Problem statement – No picture should appear in the copy. Transcribe exactly, and only, the lines from the one with "camera: 135 degrees right, 20 degrees up" through the last line of the data below.

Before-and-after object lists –
=== Section Start ===

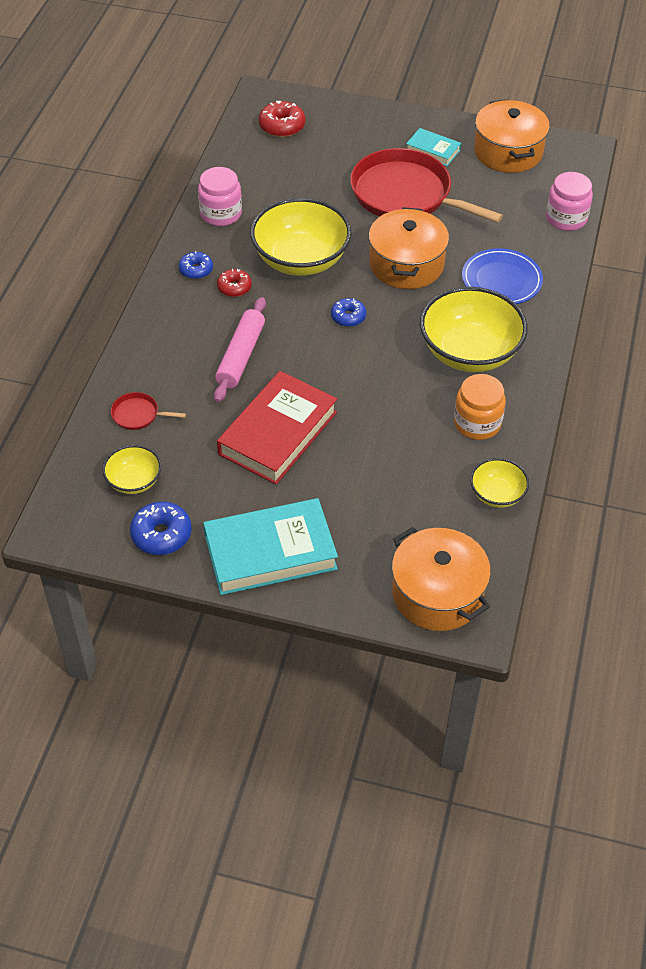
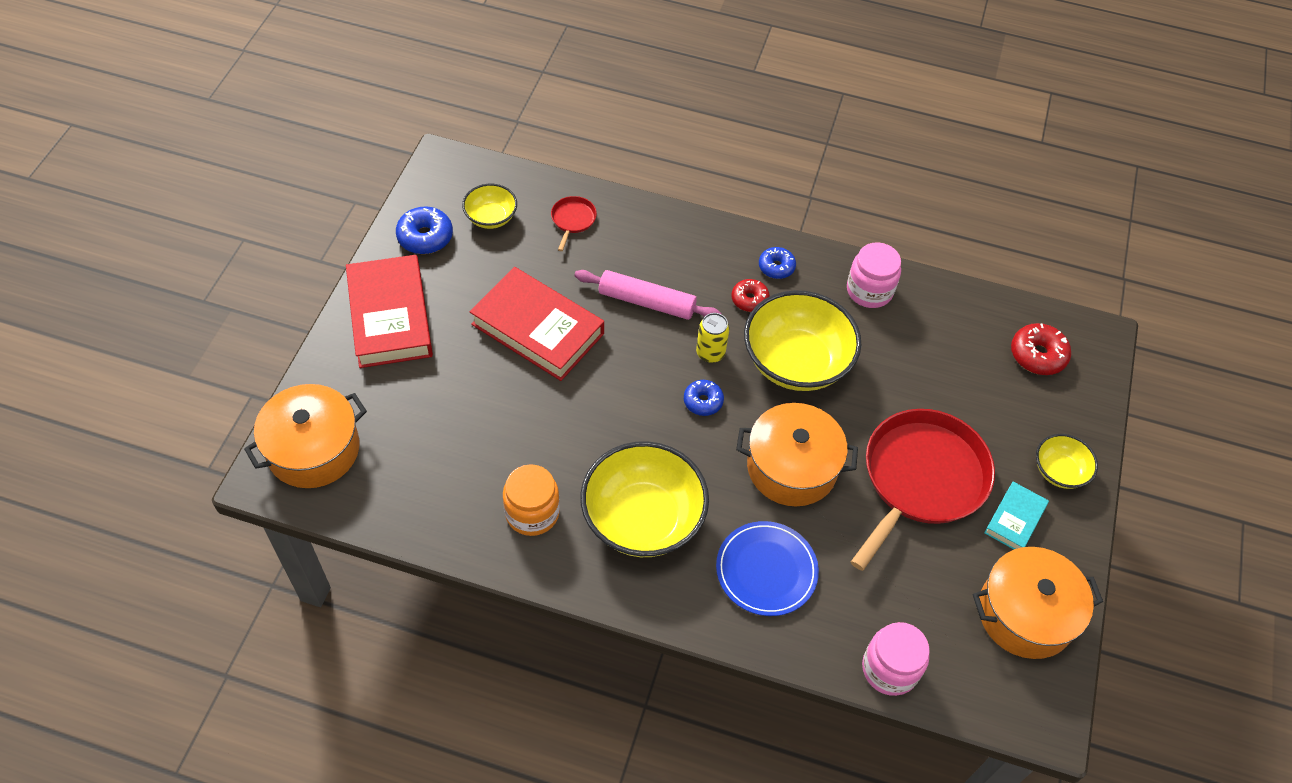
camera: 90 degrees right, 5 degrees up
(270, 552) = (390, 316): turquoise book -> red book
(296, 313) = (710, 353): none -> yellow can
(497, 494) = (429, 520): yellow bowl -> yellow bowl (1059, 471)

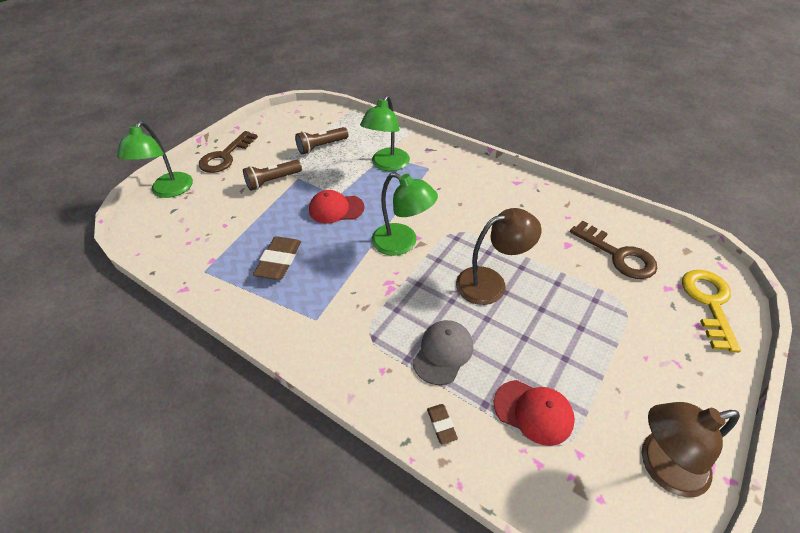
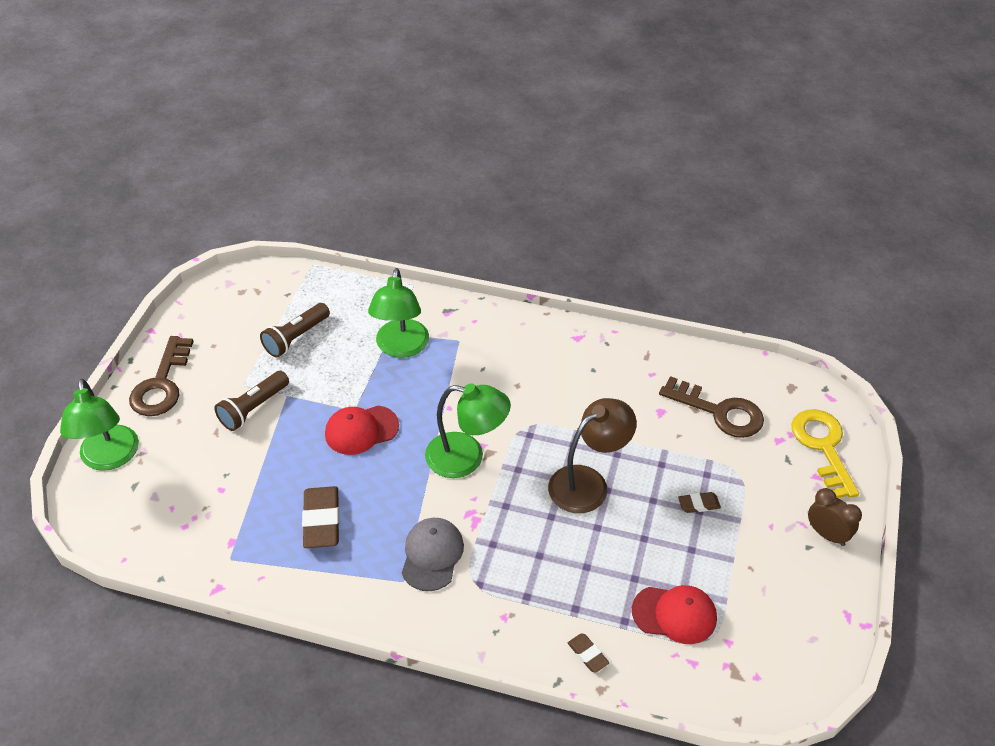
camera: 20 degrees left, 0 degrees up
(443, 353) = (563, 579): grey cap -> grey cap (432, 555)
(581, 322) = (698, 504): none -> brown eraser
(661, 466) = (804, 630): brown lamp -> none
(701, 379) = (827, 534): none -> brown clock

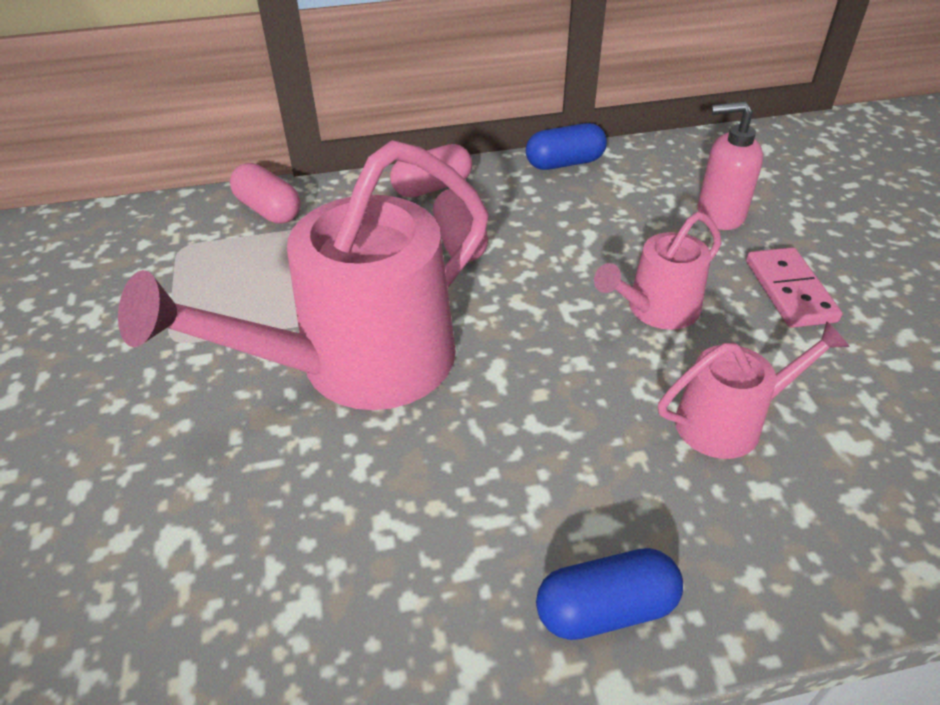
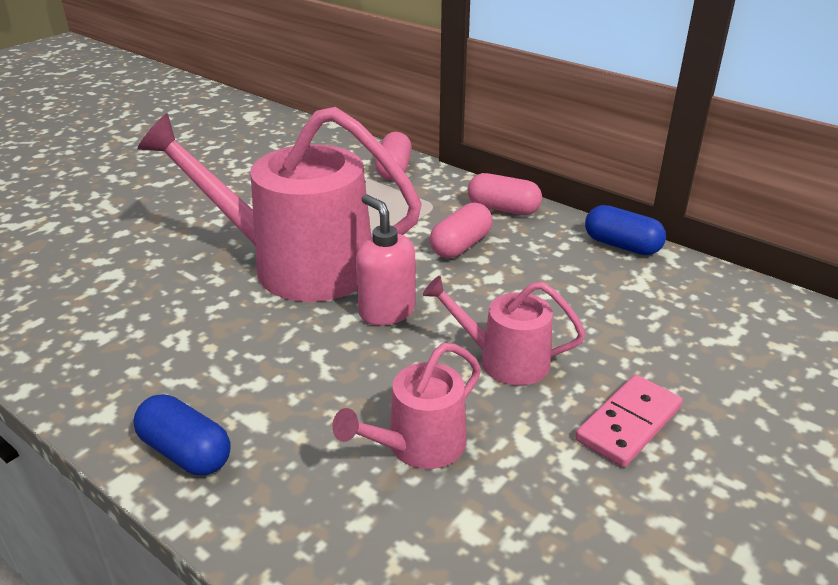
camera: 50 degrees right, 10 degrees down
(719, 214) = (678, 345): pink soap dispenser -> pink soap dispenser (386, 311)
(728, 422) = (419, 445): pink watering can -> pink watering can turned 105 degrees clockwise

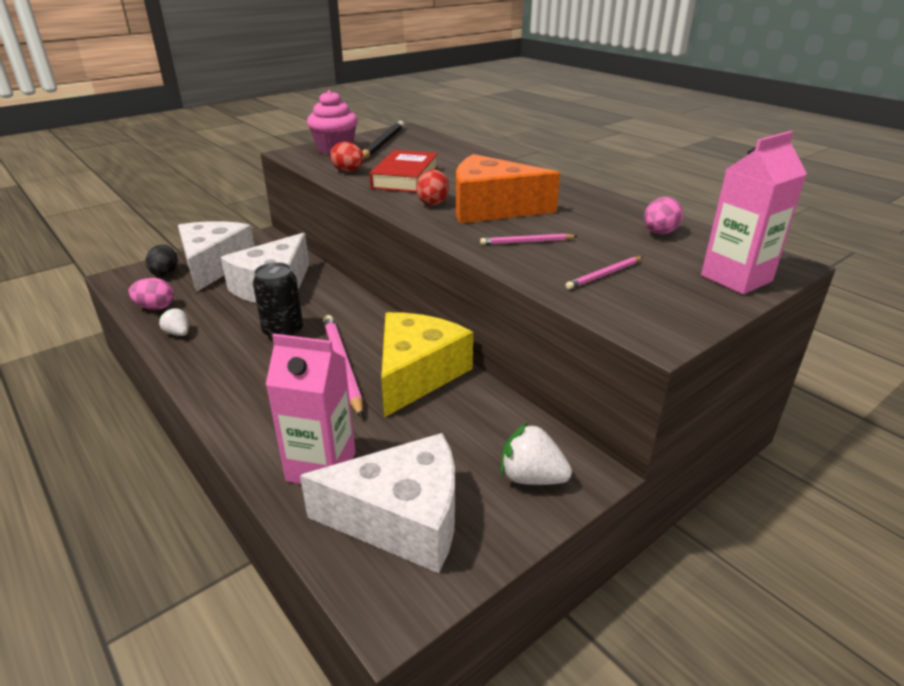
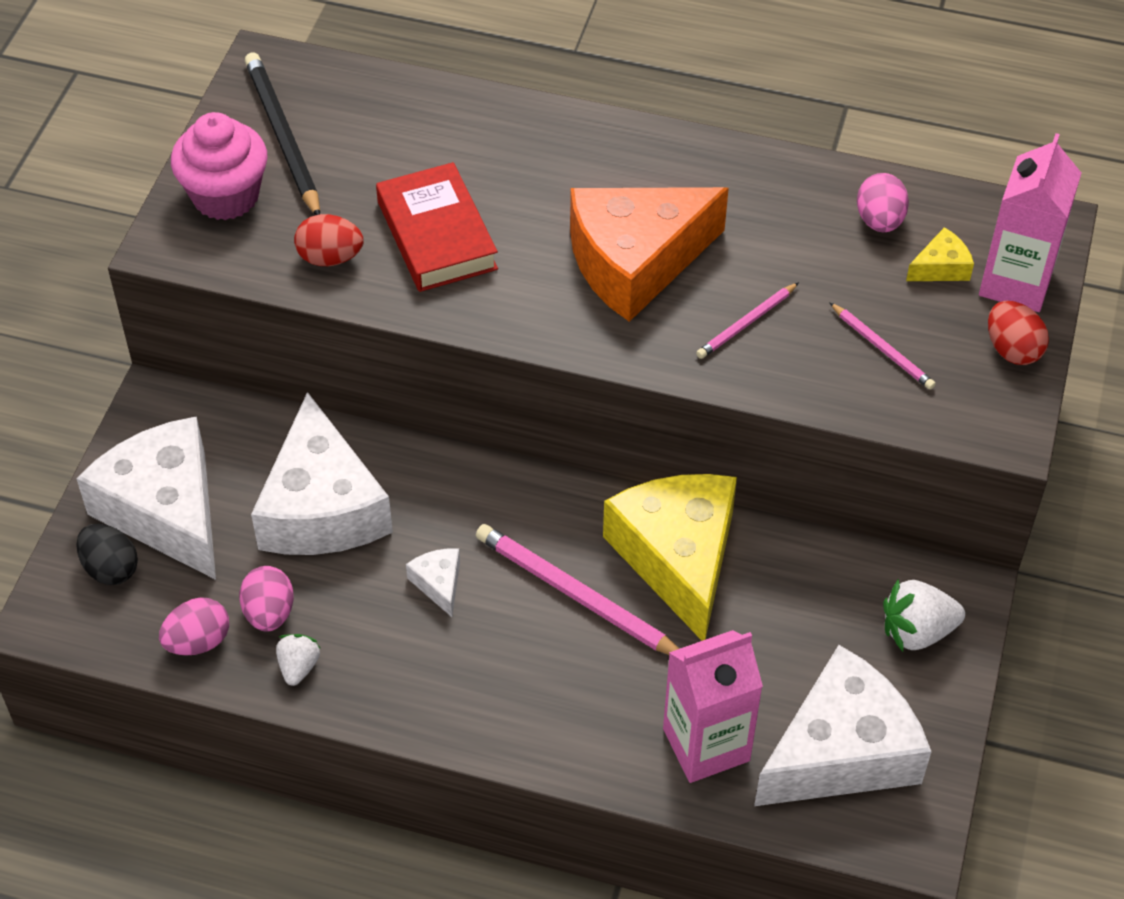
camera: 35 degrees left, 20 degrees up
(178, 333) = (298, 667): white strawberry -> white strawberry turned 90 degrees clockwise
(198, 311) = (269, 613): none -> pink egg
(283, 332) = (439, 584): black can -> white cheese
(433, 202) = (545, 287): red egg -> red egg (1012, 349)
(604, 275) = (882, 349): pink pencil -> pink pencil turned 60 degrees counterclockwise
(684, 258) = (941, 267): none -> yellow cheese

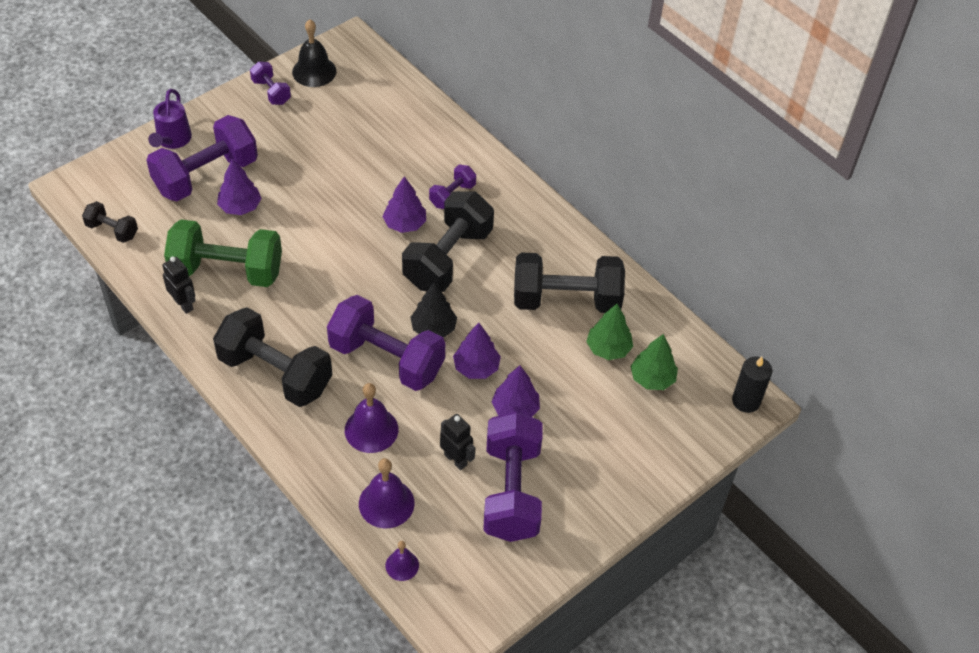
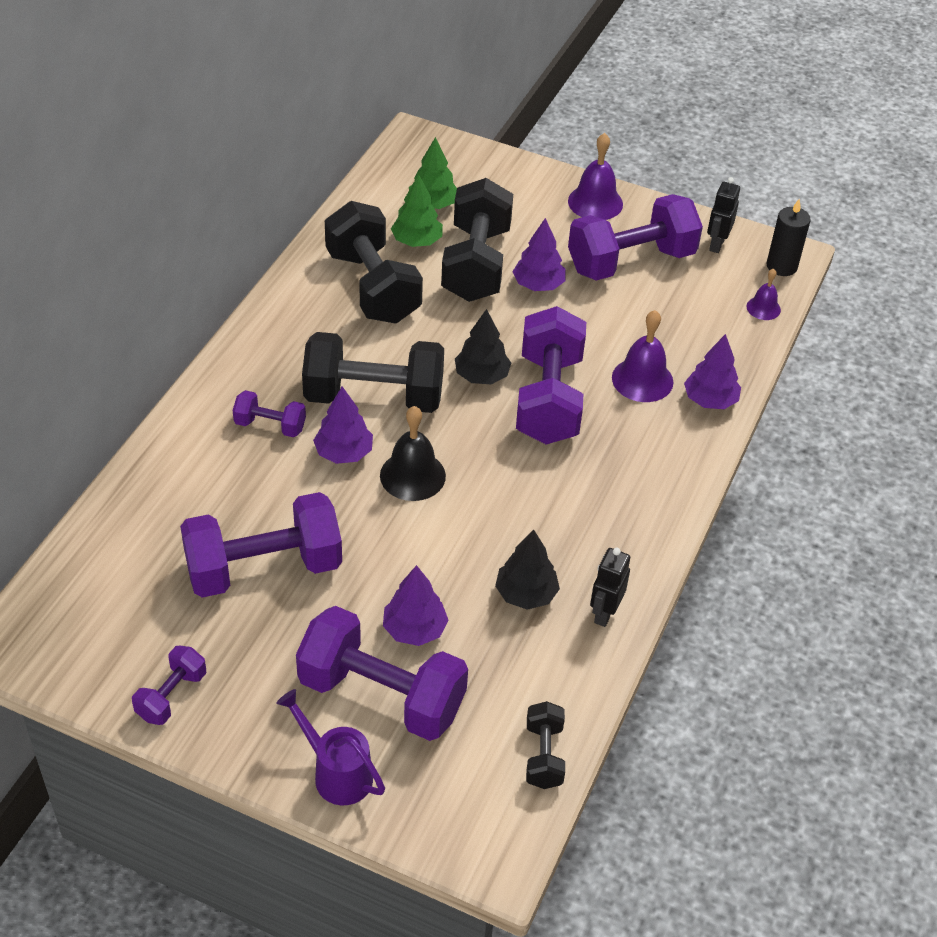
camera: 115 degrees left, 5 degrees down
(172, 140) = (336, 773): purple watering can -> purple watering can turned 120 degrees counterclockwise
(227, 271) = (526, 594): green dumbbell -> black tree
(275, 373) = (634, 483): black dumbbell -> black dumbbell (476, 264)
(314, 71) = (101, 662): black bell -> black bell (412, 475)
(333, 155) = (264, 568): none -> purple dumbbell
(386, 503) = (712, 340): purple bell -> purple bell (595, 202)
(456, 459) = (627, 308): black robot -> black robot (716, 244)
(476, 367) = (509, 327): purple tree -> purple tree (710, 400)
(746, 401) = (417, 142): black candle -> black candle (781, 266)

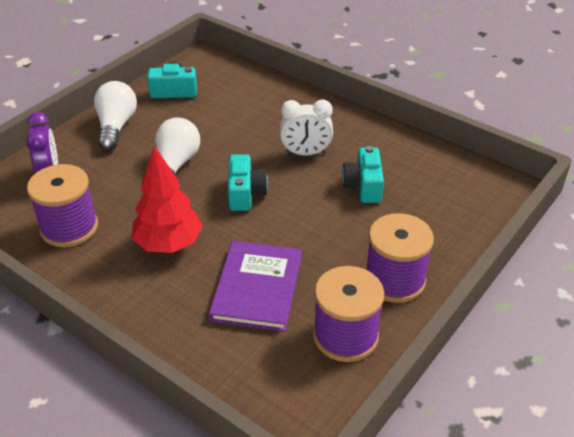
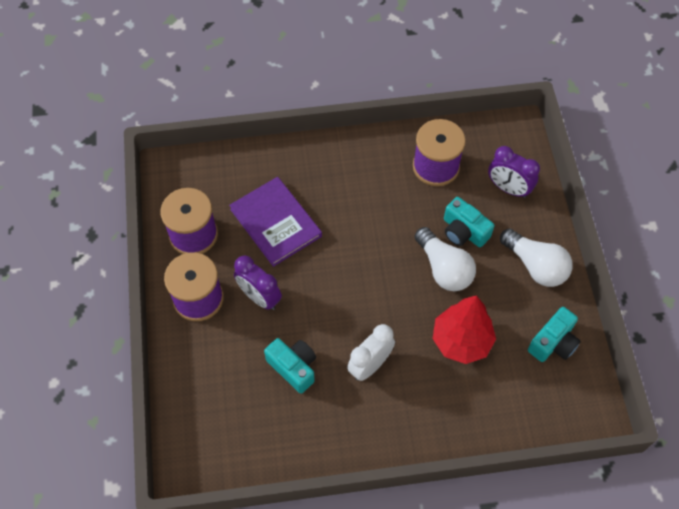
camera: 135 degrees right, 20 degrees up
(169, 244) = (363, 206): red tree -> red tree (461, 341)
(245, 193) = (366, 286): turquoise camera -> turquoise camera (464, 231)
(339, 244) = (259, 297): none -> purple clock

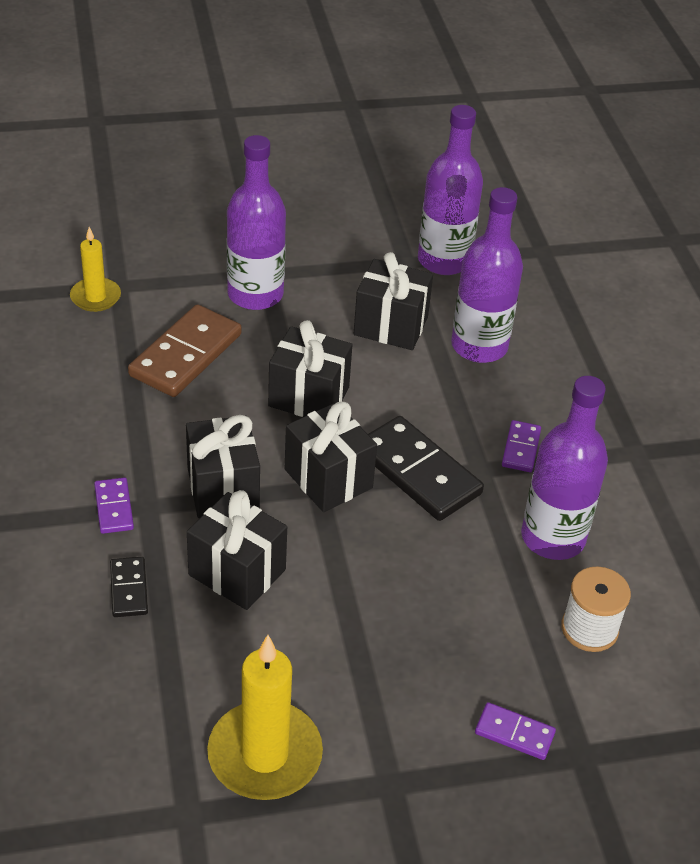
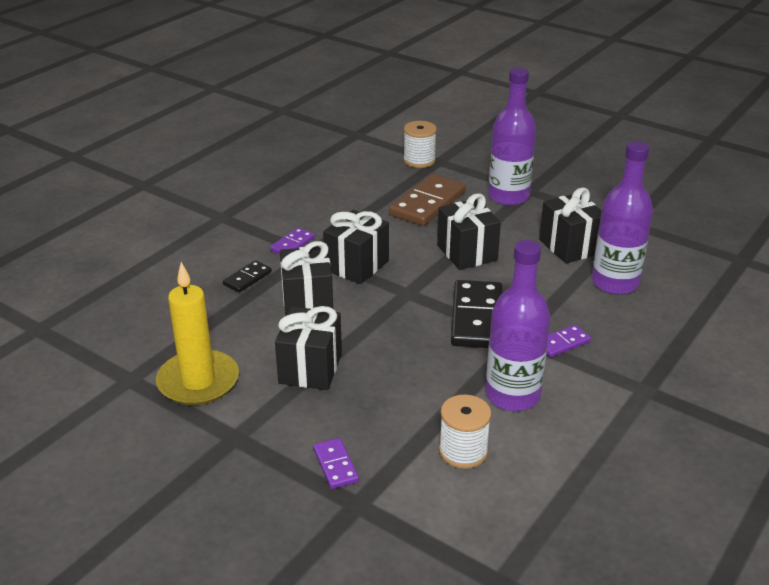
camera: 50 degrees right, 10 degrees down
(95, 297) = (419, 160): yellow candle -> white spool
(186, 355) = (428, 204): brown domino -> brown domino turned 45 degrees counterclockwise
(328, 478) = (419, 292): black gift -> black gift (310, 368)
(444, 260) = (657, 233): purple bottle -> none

=== Section End ===

Exercise result –
camera: 135 degrees right, 20 degrees up
(169, 244) = (363, 206): red tree -> red tree (461, 341)
(245, 193) = (366, 286): turquoise camera -> turquoise camera (464, 231)
(339, 244) = (259, 297): none -> purple clock

camera: 50 degrees right, 10 degrees down
(95, 297) = (419, 160): yellow candle -> white spool
(186, 355) = (428, 204): brown domino -> brown domino turned 45 degrees counterclockwise
(328, 478) = (419, 292): black gift -> black gift (310, 368)
(444, 260) = (657, 233): purple bottle -> none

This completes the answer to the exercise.